Task to carry out
Everything in the data should be repeated exactly, save for the images.

Provided material
○ ○ ○ ○ ○

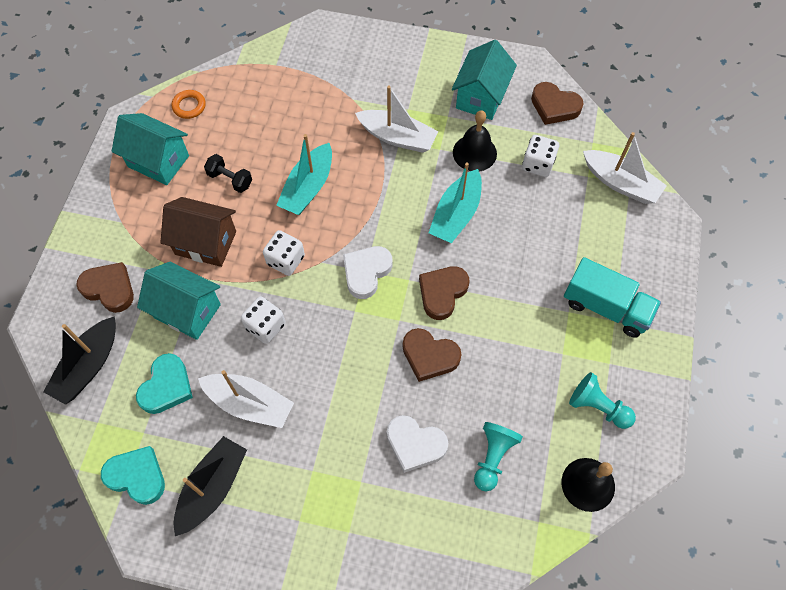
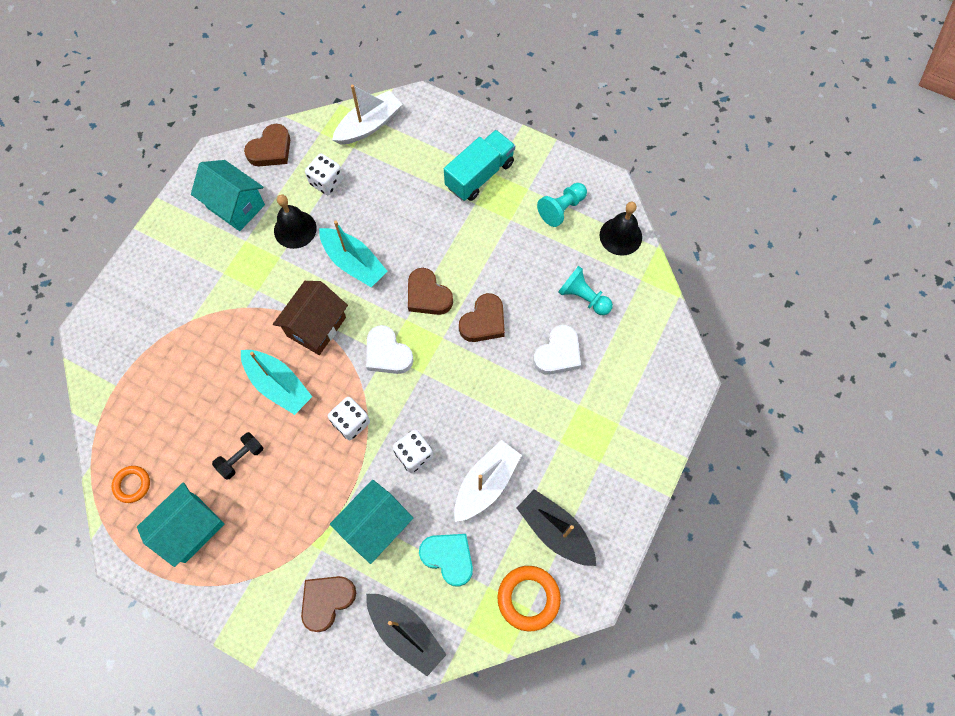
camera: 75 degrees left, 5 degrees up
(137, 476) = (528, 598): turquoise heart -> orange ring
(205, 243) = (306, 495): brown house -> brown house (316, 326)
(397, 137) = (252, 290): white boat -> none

○ ○ ○ ○ ○

Your solution
camera: 75 degrees left, 5 degrees up
(137, 476) = (528, 598): turquoise heart -> orange ring
(205, 243) = (306, 495): brown house -> brown house (316, 326)
(397, 137) = (252, 290): white boat -> none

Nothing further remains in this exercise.